Report each line from the records where the string "none" turns up.

**Records to use:**
◇ ◇ ◇
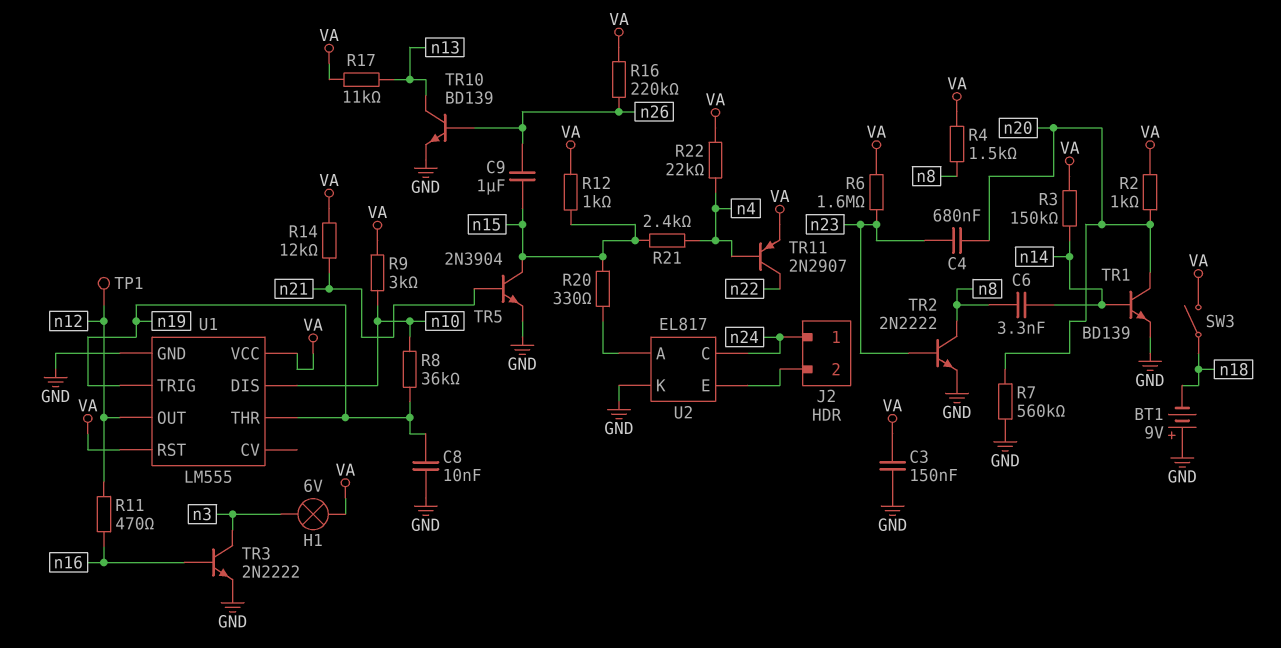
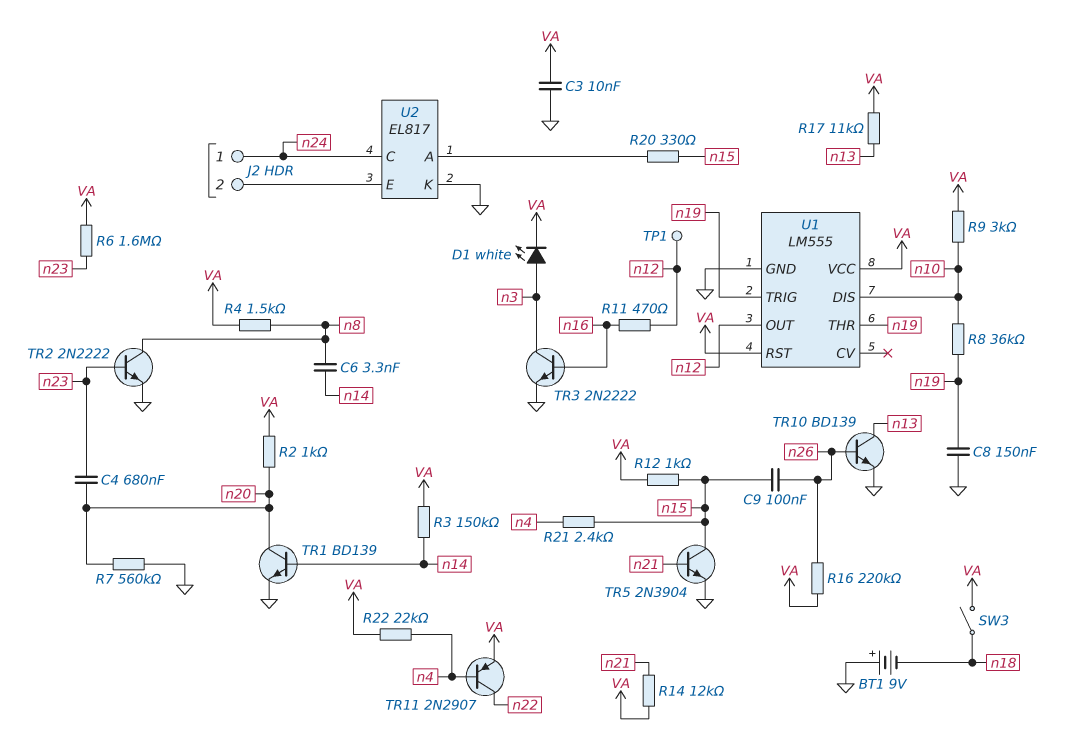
C3: 150nF (GND, VA) -> 10nF (GND, VA)
C8: 10nF (GND, n19) -> 150nF (GND, n19)
C9: 1uF (n15, n26) -> 100nF (n15, n26)
D1: none -> LED white (A n3, K VA)
H1: lamp 6V (VA, n3) -> none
◇ ◇ ◇
**Reply to the task:**
D1: none -> LED white (A n3, K VA)
H1: lamp 6V (VA, n3) -> none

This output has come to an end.